Problem to solve
The expected output is exactly the lines below, starting at the line with "brown light bulb [434,215,477,256]" and ending at the line with "yellow lemon [152,366,212,408]", both included; no other line belongs in it.

Information supplied
::::::::::

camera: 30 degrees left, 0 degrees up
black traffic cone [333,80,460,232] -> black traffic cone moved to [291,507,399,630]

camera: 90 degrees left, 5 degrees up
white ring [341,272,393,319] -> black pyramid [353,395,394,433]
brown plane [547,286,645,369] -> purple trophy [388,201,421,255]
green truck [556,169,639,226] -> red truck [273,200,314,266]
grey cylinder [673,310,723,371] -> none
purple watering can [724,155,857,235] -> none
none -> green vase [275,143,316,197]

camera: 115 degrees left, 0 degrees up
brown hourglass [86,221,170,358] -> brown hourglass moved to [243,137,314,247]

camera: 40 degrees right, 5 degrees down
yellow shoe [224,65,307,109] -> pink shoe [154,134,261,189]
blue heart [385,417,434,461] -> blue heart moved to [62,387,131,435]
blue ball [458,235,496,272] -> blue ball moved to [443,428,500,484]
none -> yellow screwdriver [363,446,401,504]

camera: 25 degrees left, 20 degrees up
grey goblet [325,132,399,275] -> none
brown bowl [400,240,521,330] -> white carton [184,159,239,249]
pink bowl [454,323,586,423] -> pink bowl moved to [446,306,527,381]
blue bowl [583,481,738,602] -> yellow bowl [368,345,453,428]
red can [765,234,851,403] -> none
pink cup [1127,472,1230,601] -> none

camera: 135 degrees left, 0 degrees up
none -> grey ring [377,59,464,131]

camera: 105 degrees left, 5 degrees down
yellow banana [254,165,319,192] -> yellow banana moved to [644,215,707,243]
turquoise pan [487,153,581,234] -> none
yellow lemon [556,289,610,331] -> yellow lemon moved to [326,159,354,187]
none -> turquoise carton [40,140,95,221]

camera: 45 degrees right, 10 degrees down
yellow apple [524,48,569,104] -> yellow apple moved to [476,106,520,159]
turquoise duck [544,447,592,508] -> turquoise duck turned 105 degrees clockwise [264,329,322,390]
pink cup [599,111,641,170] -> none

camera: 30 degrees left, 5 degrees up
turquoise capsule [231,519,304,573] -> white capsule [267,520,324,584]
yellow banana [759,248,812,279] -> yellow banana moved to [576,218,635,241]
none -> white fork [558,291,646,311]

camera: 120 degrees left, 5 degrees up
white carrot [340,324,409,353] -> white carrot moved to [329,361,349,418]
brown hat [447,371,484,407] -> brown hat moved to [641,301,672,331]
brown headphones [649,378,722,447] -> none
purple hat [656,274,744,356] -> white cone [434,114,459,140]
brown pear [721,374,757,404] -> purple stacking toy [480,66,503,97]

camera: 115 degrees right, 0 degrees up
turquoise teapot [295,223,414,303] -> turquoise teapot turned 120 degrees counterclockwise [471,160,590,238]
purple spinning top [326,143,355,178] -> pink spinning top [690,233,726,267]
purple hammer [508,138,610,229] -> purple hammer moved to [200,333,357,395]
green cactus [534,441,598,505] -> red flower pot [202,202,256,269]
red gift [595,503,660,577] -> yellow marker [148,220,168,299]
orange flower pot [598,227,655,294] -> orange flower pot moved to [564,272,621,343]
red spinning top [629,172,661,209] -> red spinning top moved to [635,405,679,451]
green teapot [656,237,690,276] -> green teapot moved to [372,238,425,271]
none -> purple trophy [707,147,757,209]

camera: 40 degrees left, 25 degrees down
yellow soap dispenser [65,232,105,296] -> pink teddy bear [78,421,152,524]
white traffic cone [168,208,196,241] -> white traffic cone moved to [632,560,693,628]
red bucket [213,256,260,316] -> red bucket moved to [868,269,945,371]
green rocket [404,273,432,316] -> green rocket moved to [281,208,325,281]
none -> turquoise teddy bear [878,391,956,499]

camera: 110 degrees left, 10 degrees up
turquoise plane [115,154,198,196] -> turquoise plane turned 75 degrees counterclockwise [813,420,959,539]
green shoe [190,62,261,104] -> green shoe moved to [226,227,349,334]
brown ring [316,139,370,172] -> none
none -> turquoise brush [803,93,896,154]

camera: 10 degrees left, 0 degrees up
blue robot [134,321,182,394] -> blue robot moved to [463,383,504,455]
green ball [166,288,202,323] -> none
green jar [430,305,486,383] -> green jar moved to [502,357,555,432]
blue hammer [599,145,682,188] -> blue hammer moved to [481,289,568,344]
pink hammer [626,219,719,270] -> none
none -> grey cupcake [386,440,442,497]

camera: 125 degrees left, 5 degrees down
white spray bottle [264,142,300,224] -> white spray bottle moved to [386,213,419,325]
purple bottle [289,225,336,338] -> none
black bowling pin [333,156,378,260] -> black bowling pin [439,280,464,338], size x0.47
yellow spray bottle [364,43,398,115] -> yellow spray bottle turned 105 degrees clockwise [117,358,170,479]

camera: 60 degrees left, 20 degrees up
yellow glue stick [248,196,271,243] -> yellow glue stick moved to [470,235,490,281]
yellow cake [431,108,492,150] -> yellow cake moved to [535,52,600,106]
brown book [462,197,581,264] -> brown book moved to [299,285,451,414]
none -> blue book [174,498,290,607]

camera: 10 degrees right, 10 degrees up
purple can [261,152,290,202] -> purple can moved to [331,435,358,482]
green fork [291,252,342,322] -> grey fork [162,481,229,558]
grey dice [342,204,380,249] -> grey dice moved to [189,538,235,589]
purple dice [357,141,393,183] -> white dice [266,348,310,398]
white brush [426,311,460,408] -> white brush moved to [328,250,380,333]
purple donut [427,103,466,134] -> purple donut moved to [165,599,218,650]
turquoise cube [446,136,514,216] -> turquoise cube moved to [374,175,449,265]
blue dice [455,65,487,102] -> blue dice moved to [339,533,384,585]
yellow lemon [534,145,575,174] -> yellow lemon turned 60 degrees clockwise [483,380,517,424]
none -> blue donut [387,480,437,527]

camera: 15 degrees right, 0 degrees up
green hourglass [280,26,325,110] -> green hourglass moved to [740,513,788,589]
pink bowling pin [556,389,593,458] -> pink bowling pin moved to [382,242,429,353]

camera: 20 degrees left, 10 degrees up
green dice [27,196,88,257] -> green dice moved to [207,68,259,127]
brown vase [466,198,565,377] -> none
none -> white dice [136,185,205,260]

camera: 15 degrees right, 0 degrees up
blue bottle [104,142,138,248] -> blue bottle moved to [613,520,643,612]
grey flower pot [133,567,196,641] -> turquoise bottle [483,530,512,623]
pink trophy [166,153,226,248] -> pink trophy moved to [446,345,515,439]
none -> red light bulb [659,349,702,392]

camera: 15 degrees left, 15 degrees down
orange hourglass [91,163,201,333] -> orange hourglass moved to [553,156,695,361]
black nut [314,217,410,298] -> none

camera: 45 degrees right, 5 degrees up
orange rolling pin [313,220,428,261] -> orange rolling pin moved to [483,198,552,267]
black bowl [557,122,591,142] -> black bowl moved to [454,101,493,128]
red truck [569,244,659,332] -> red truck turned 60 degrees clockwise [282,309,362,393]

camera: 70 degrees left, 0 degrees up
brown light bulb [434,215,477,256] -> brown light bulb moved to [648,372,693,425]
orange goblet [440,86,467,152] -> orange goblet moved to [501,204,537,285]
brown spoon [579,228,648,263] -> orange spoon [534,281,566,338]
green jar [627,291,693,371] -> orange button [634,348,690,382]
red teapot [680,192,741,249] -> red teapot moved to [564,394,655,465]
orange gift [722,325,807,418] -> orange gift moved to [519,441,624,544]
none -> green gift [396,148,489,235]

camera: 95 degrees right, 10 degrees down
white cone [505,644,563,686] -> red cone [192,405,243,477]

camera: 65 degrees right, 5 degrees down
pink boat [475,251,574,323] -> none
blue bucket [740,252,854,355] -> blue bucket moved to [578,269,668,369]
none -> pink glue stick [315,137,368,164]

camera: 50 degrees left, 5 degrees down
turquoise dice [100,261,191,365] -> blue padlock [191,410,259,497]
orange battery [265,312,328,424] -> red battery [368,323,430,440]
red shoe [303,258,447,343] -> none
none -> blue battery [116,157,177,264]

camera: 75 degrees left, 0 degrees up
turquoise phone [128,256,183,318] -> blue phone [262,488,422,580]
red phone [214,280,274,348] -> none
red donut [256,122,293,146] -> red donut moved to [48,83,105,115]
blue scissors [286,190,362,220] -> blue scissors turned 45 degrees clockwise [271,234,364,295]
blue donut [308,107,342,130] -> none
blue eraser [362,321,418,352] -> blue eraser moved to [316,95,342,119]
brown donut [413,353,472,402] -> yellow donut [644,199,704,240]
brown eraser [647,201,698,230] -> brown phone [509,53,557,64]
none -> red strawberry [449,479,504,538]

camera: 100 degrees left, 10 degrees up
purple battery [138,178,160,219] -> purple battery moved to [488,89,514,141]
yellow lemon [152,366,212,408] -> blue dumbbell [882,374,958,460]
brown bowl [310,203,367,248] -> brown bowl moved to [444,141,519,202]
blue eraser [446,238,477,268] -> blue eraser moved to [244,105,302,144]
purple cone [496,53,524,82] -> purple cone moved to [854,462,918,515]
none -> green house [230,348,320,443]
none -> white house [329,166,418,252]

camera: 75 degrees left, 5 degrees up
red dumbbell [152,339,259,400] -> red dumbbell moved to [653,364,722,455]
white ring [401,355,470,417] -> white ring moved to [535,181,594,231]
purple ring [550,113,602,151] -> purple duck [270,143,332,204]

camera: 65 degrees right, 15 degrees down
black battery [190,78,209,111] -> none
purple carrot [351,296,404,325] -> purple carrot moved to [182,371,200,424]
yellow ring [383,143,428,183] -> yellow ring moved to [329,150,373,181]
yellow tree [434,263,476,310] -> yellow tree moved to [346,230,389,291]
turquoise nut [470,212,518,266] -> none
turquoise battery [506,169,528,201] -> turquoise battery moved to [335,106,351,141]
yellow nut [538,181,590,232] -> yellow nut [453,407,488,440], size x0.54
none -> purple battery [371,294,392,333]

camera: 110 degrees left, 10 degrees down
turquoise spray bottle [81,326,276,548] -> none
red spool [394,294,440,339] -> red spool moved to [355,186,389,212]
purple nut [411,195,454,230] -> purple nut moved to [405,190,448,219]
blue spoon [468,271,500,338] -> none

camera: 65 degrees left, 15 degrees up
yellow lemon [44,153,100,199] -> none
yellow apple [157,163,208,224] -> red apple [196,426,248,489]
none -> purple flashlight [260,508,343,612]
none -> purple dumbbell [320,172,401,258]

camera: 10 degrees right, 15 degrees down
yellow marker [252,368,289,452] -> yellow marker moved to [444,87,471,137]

::::::::::

Reply
brown light bulb [434,215,477,256] -> brown light bulb moved to [648,372,693,425]
orange goblet [440,86,467,152] -> orange goblet moved to [501,204,537,285]
brown spoon [579,228,648,263] -> orange spoon [534,281,566,338]
green jar [627,291,693,371] -> orange button [634,348,690,382]
red teapot [680,192,741,249] -> red teapot moved to [564,394,655,465]
orange gift [722,325,807,418] -> orange gift moved to [519,441,624,544]
none -> green gift [396,148,489,235]

camera: 95 degrees right, 10 degrees down
white cone [505,644,563,686] -> red cone [192,405,243,477]

camera: 65 degrees right, 5 degrees down
pink boat [475,251,574,323] -> none
blue bucket [740,252,854,355] -> blue bucket moved to [578,269,668,369]
none -> pink glue stick [315,137,368,164]

camera: 50 degrees left, 5 degrees down
turquoise dice [100,261,191,365] -> blue padlock [191,410,259,497]
orange battery [265,312,328,424] -> red battery [368,323,430,440]
red shoe [303,258,447,343] -> none
none -> blue battery [116,157,177,264]

camera: 75 degrees left, 0 degrees up
turquoise phone [128,256,183,318] -> blue phone [262,488,422,580]
red phone [214,280,274,348] -> none
red donut [256,122,293,146] -> red donut moved to [48,83,105,115]
blue scissors [286,190,362,220] -> blue scissors turned 45 degrees clockwise [271,234,364,295]
blue donut [308,107,342,130] -> none
blue eraser [362,321,418,352] -> blue eraser moved to [316,95,342,119]
brown donut [413,353,472,402] -> yellow donut [644,199,704,240]
brown eraser [647,201,698,230] -> brown phone [509,53,557,64]
none -> red strawberry [449,479,504,538]

camera: 100 degrees left, 10 degrees up
purple battery [138,178,160,219] -> purple battery moved to [488,89,514,141]
yellow lemon [152,366,212,408] -> blue dumbbell [882,374,958,460]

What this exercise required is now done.